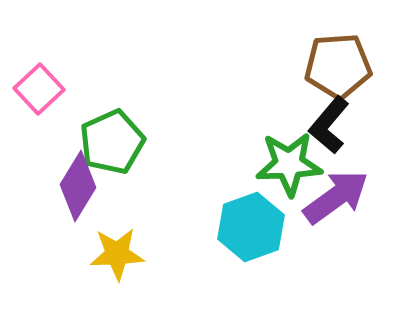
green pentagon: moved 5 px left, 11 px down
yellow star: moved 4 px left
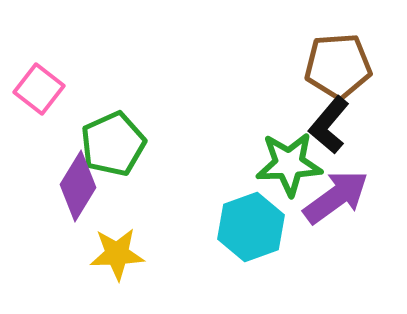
pink square: rotated 9 degrees counterclockwise
green pentagon: moved 1 px right, 2 px down
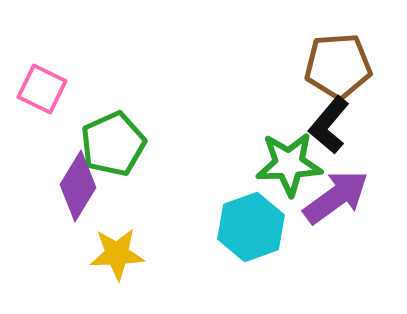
pink square: moved 3 px right; rotated 12 degrees counterclockwise
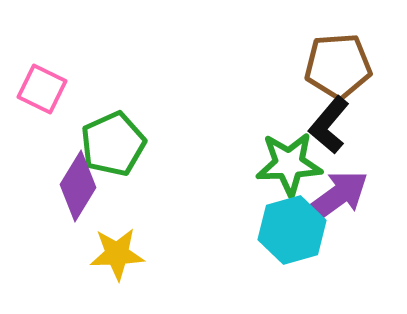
cyan hexagon: moved 41 px right, 3 px down; rotated 4 degrees clockwise
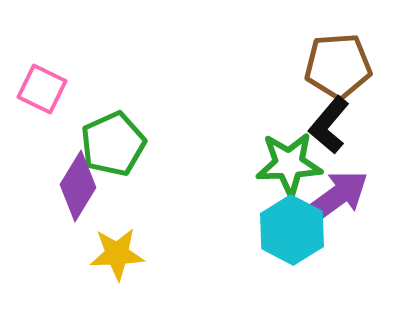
cyan hexagon: rotated 16 degrees counterclockwise
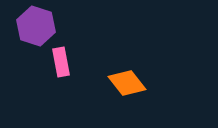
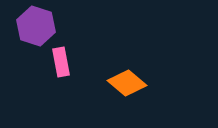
orange diamond: rotated 12 degrees counterclockwise
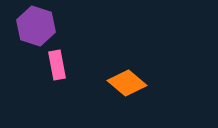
pink rectangle: moved 4 px left, 3 px down
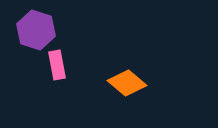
purple hexagon: moved 4 px down
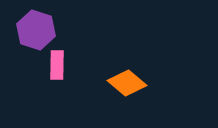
pink rectangle: rotated 12 degrees clockwise
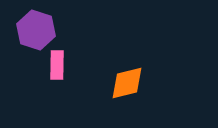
orange diamond: rotated 54 degrees counterclockwise
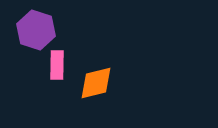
orange diamond: moved 31 px left
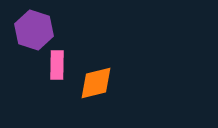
purple hexagon: moved 2 px left
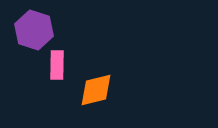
orange diamond: moved 7 px down
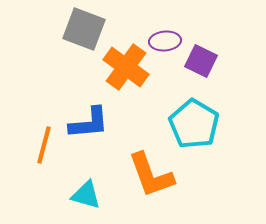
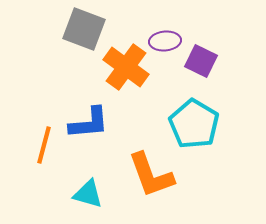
cyan triangle: moved 2 px right, 1 px up
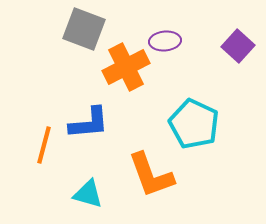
purple square: moved 37 px right, 15 px up; rotated 16 degrees clockwise
orange cross: rotated 27 degrees clockwise
cyan pentagon: rotated 6 degrees counterclockwise
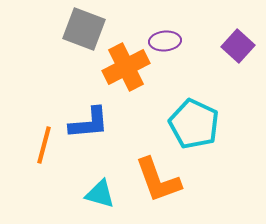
orange L-shape: moved 7 px right, 5 px down
cyan triangle: moved 12 px right
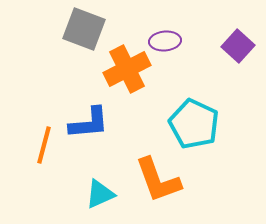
orange cross: moved 1 px right, 2 px down
cyan triangle: rotated 40 degrees counterclockwise
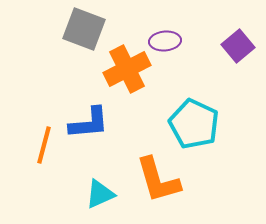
purple square: rotated 8 degrees clockwise
orange L-shape: rotated 4 degrees clockwise
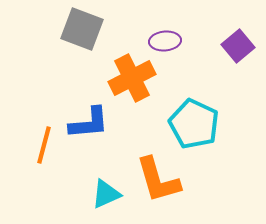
gray square: moved 2 px left
orange cross: moved 5 px right, 9 px down
cyan triangle: moved 6 px right
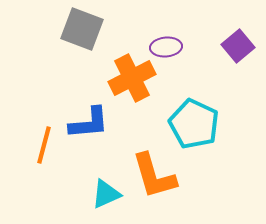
purple ellipse: moved 1 px right, 6 px down
orange L-shape: moved 4 px left, 4 px up
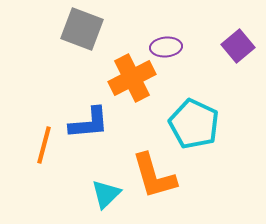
cyan triangle: rotated 20 degrees counterclockwise
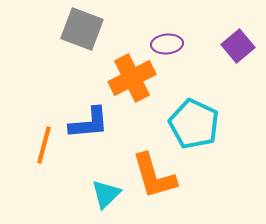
purple ellipse: moved 1 px right, 3 px up
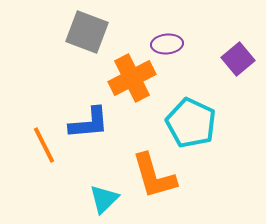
gray square: moved 5 px right, 3 px down
purple square: moved 13 px down
cyan pentagon: moved 3 px left, 1 px up
orange line: rotated 42 degrees counterclockwise
cyan triangle: moved 2 px left, 5 px down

(Problem requirements): Copy every line of the records above word for word, leaving out the picture lines.

(Task response):
green pentagon: moved 5 px left, 11 px down
yellow star: moved 4 px left
pink square: rotated 9 degrees counterclockwise
green pentagon: moved 1 px right, 2 px down
pink square: moved 3 px right; rotated 12 degrees counterclockwise
cyan hexagon: moved 41 px right, 3 px down; rotated 4 degrees clockwise
cyan hexagon: rotated 16 degrees counterclockwise
orange diamond: rotated 12 degrees counterclockwise
pink rectangle: moved 4 px left, 3 px down
purple hexagon: moved 4 px down
pink rectangle: rotated 12 degrees clockwise
orange diamond: rotated 54 degrees counterclockwise
orange diamond: moved 31 px left
purple hexagon: moved 2 px left
orange diamond: moved 7 px down
cyan triangle: moved 2 px right, 1 px up
purple square: moved 37 px right, 15 px up; rotated 16 degrees clockwise
orange cross: rotated 27 degrees clockwise
cyan pentagon: rotated 6 degrees counterclockwise
orange L-shape: moved 7 px right, 5 px down
cyan triangle: moved 12 px right
orange cross: moved 1 px right, 2 px down
cyan triangle: rotated 40 degrees counterclockwise
purple square: rotated 8 degrees clockwise
orange L-shape: rotated 4 degrees clockwise
gray square: moved 2 px left
orange cross: moved 5 px right, 9 px down
cyan triangle: moved 6 px right
purple ellipse: moved 1 px right, 6 px down
orange L-shape: moved 4 px left, 4 px up
cyan triangle: rotated 20 degrees counterclockwise
purple ellipse: moved 1 px right, 3 px up
gray square: moved 5 px right, 3 px down
purple square: moved 13 px down
cyan pentagon: moved 3 px left, 1 px up
orange line: rotated 42 degrees counterclockwise
cyan triangle: moved 2 px left, 5 px down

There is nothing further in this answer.